• **WORK ORDER**:
After locating the line with "(475, 401) = (260, 433): orange", reproduce that line and every one following it exactly, up to the end of the entries.

[Entries taken from a collection]

▶

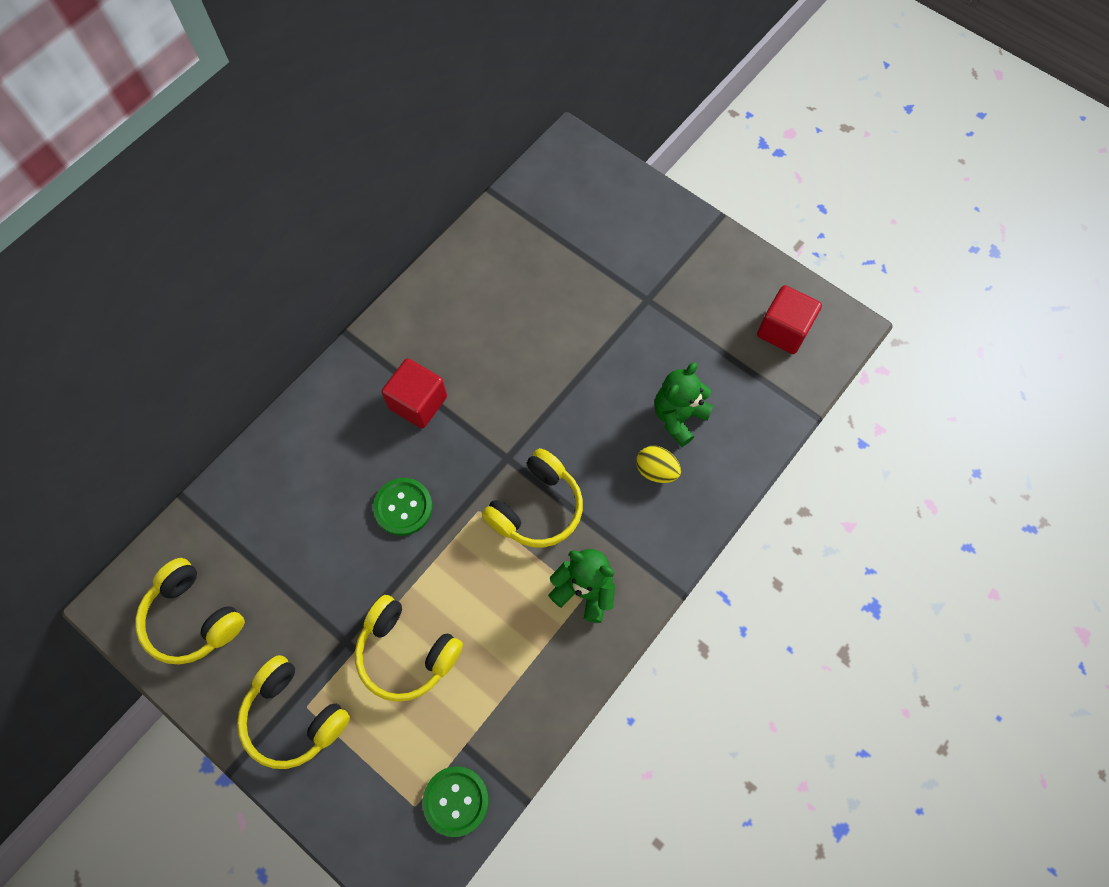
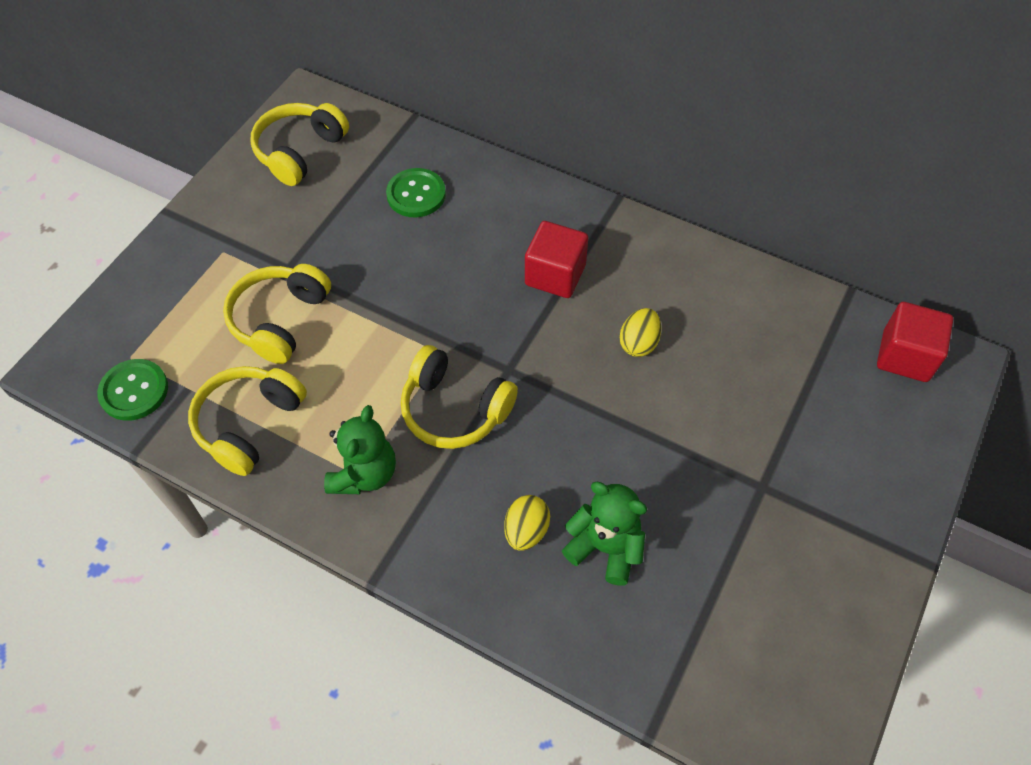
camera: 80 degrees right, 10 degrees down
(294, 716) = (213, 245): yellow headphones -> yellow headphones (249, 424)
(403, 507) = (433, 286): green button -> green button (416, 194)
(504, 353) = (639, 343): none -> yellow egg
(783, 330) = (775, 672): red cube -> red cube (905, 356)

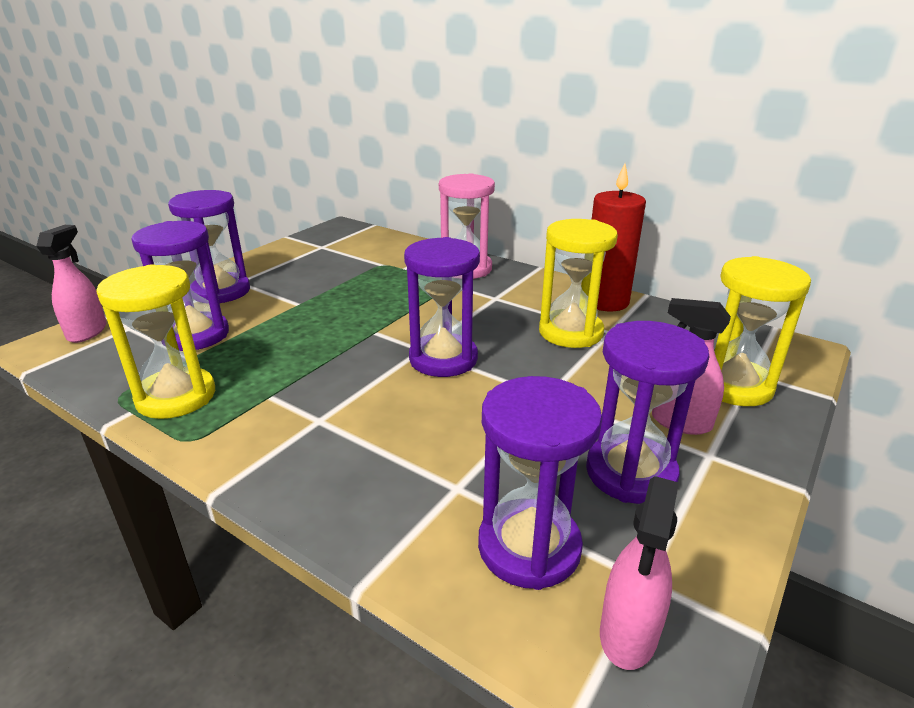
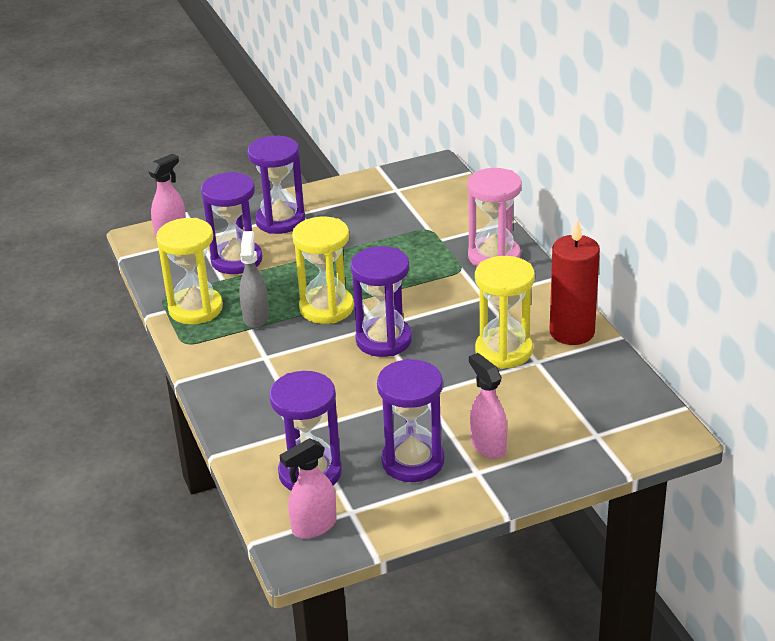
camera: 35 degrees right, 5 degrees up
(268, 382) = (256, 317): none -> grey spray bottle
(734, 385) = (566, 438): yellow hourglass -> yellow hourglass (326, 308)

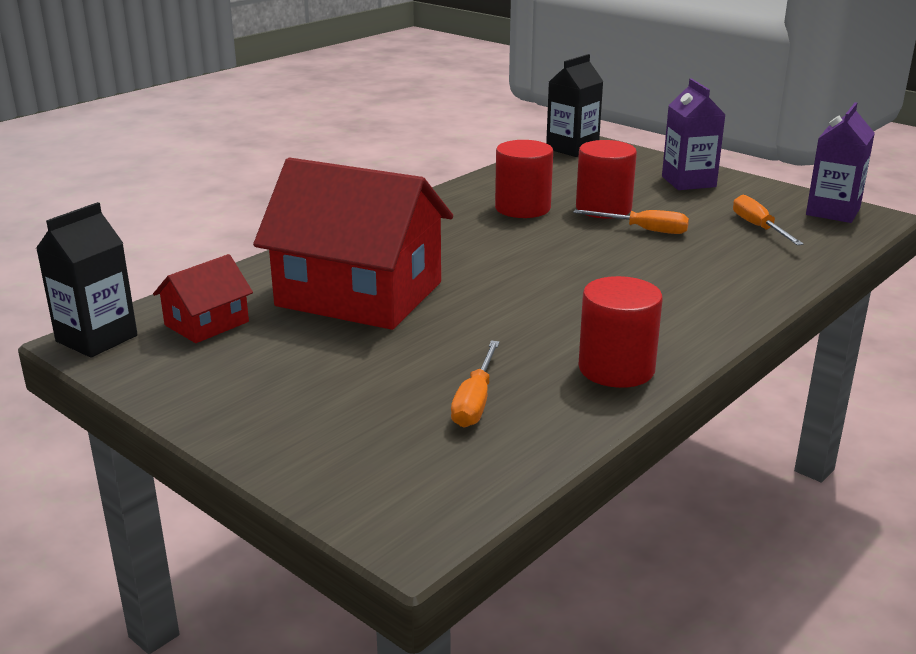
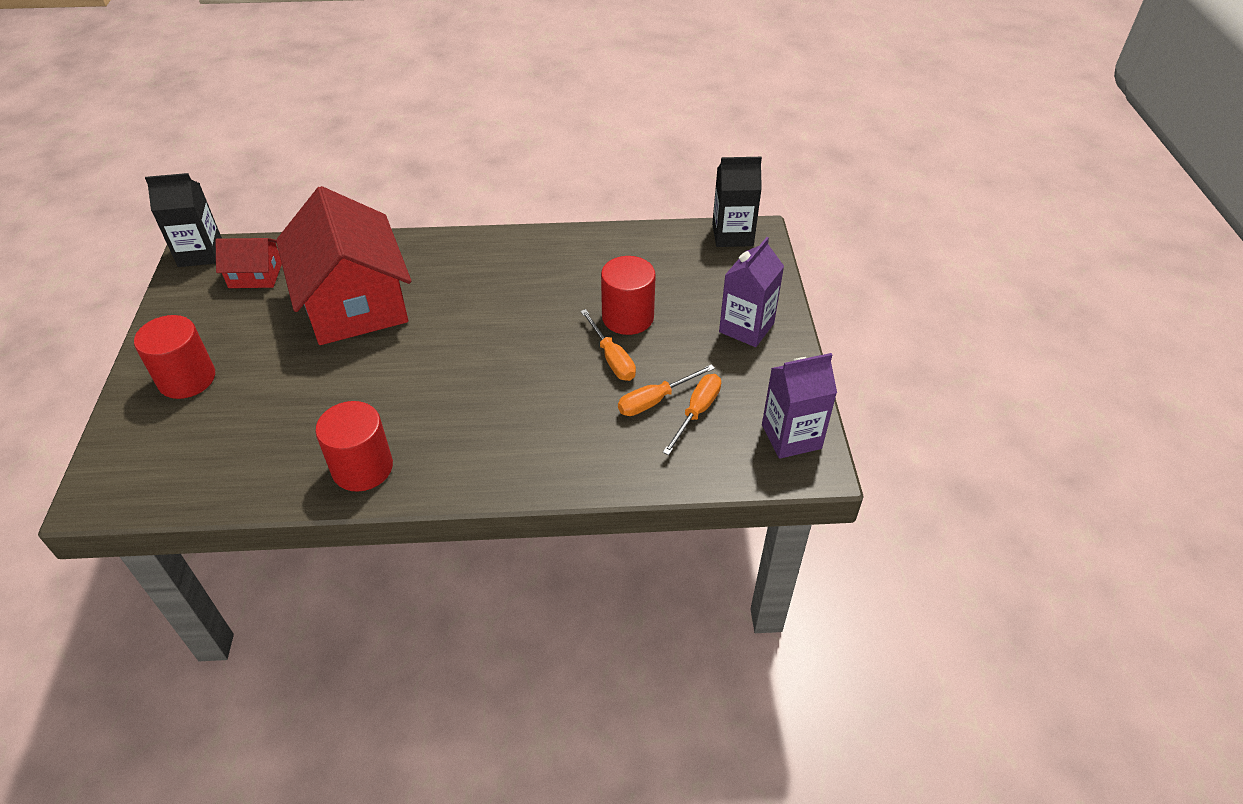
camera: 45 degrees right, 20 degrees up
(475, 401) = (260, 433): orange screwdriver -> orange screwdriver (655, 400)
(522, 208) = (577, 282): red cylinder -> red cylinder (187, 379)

◀

• **REPLY**:
(475, 401) = (260, 433): orange screwdriver -> orange screwdriver (655, 400)
(522, 208) = (577, 282): red cylinder -> red cylinder (187, 379)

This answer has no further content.